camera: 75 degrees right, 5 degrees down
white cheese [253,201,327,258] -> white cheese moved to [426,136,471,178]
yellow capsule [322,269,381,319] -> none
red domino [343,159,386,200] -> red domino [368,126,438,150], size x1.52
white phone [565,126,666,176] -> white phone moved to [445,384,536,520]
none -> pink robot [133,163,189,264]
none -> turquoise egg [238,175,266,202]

...

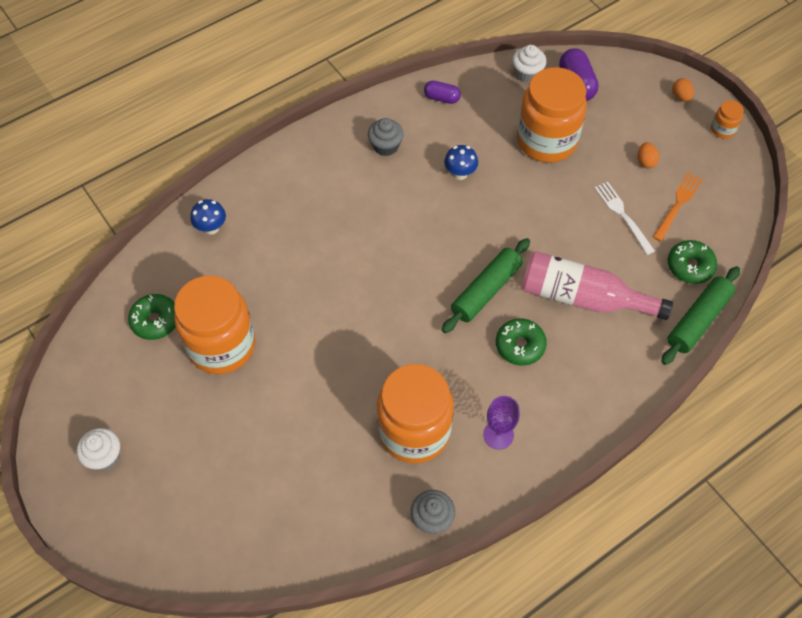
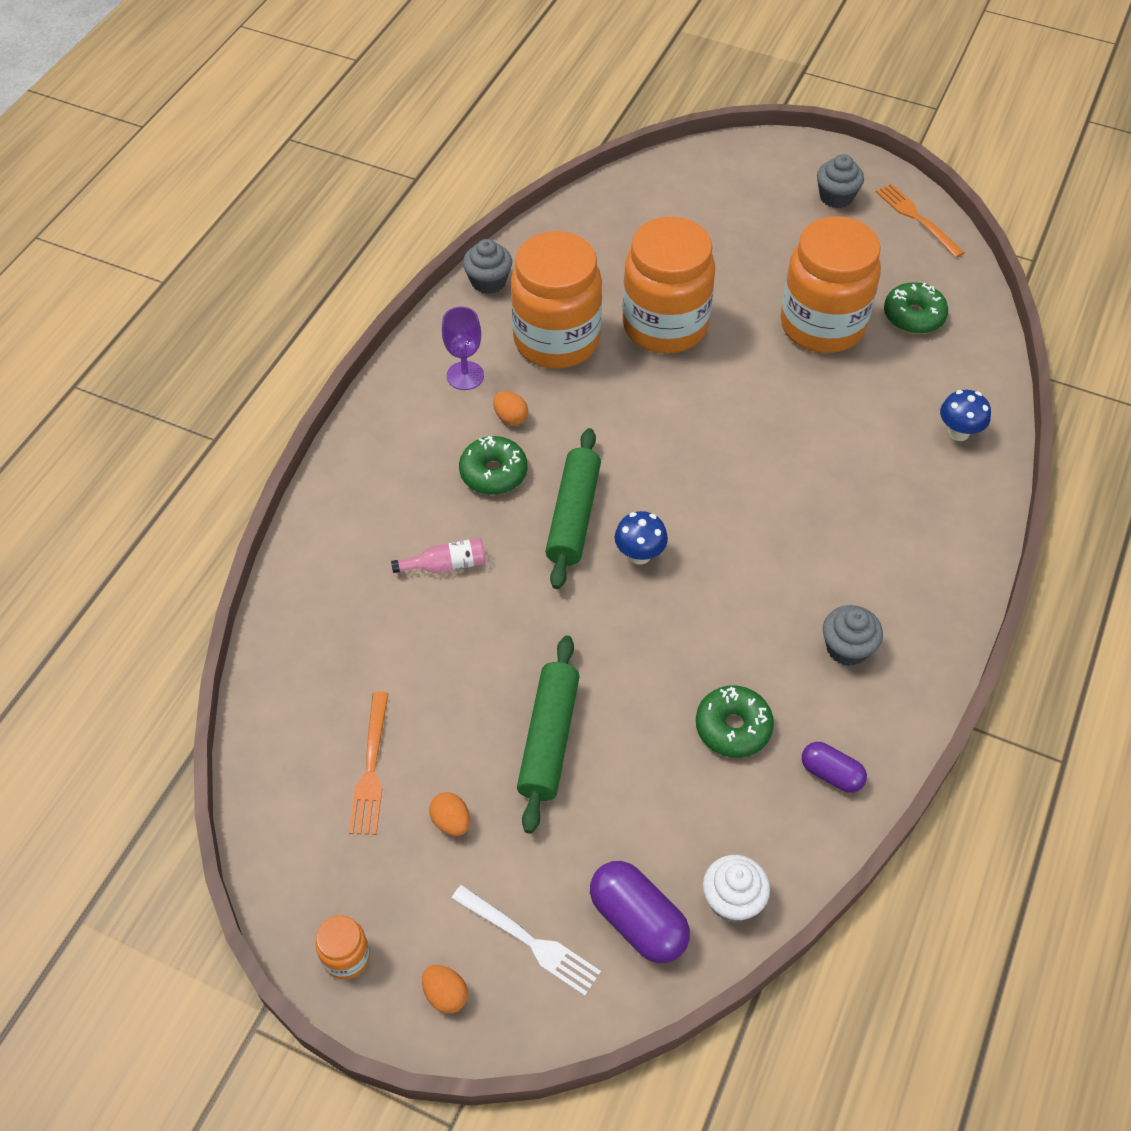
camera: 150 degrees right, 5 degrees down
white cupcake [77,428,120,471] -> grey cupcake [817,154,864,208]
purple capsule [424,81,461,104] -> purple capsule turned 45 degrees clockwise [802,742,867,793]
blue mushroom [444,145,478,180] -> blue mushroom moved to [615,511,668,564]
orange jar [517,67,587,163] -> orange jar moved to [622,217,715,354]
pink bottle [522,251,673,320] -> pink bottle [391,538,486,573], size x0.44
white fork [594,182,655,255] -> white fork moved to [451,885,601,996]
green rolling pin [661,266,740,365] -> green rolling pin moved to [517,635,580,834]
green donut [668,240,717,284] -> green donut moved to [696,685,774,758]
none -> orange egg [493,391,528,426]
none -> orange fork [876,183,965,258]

--

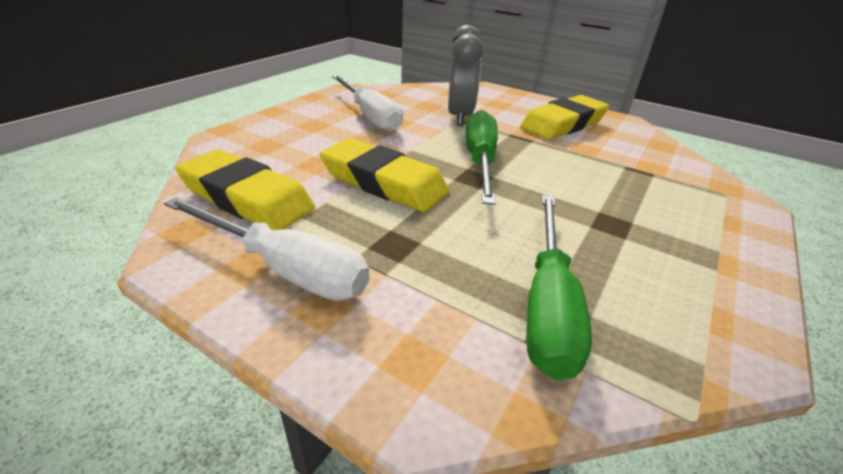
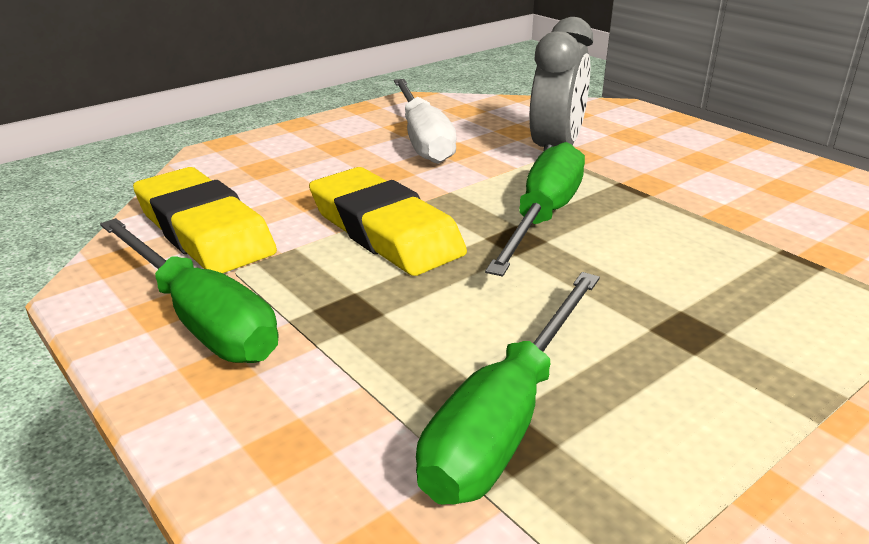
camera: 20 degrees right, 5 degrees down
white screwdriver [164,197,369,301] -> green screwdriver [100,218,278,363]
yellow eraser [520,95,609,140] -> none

TASK DETAILS: The response should be the listing above, limited to the lines between the one holding "camera: 75 degrees right, 5 degrees down" and the one holding "none -> turquoise egg [238,175,266,202]", inclusive, reproduced exactly.

SOLVED EXERCISE:
camera: 75 degrees right, 5 degrees down
white cheese [253,201,327,258] -> white cheese moved to [426,136,471,178]
yellow capsule [322,269,381,319] -> none
red domino [343,159,386,200] -> red domino [368,126,438,150], size x1.52
white phone [565,126,666,176] -> white phone moved to [445,384,536,520]
none -> pink robot [133,163,189,264]
none -> turquoise egg [238,175,266,202]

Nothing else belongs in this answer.